_Description of the task_
Once the pictures are removed, restate the data below word for word.

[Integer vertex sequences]
--------------------------------------------------
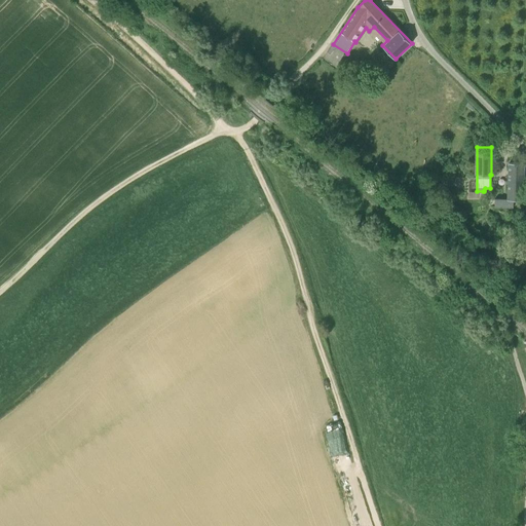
[(524,200),(525,162),(510,162),(509,199),(513,199),(524,200)]
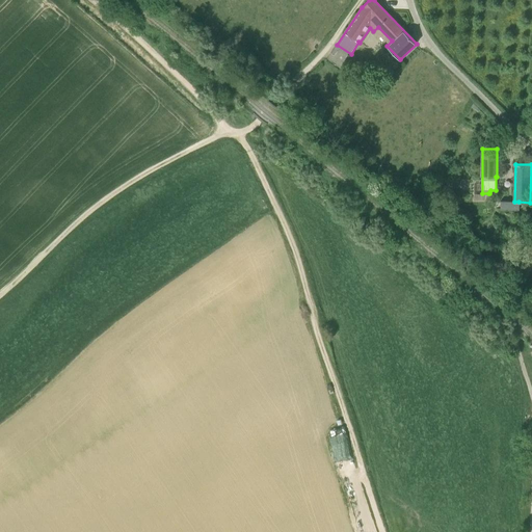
[(501,202),(501,210),(519,211),(519,202),(514,202),(501,202)]
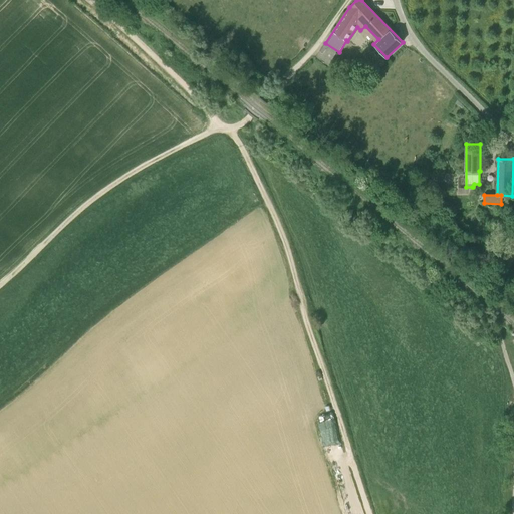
[(339,443),(333,419),(326,421),(324,416),(320,418),(328,446),(339,443)]
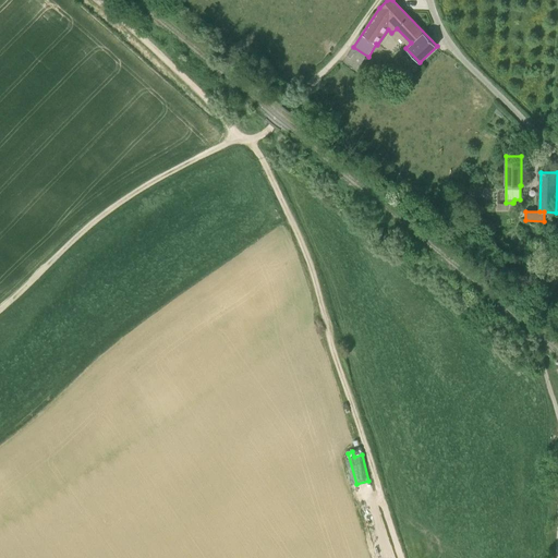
All buildings are outlined.
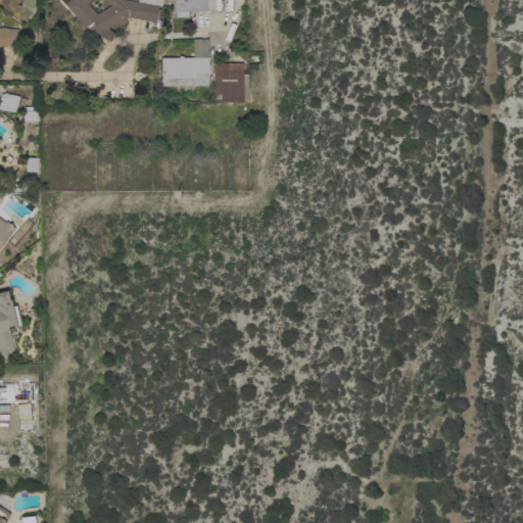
[(124,0),(135,2),(136,0),(159,0),(159,5),(157,6),(154,22),(126,17),(124,18),(126,21),(124,21),(125,24),(117,28),(116,26),(115,27),(113,24),(106,28),(107,30),(112,34),(107,43),(99,38),(96,34),(92,36),(64,5),(67,0),(124,0)]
--------------------------------------------------
_Answer space_
[(524,200),(525,162),(510,162),(509,199),(513,199),(524,200)]
[(501,202),(501,210),(519,211),(519,202),(514,202),(501,202)]
[(339,443),(333,419),(326,421),(324,416),(320,418),(328,446),(339,443)]
All buildings are outlined.
[(124,0),(135,2),(136,0),(159,0),(159,5),(157,6),(154,22),(126,17),(124,18),(126,21),(124,21),(125,24),(117,28),(116,26),(115,27),(113,24),(106,28),(107,30),(112,34),(107,43),(99,38),(96,34),(92,36),(64,5),(67,0),(124,0)]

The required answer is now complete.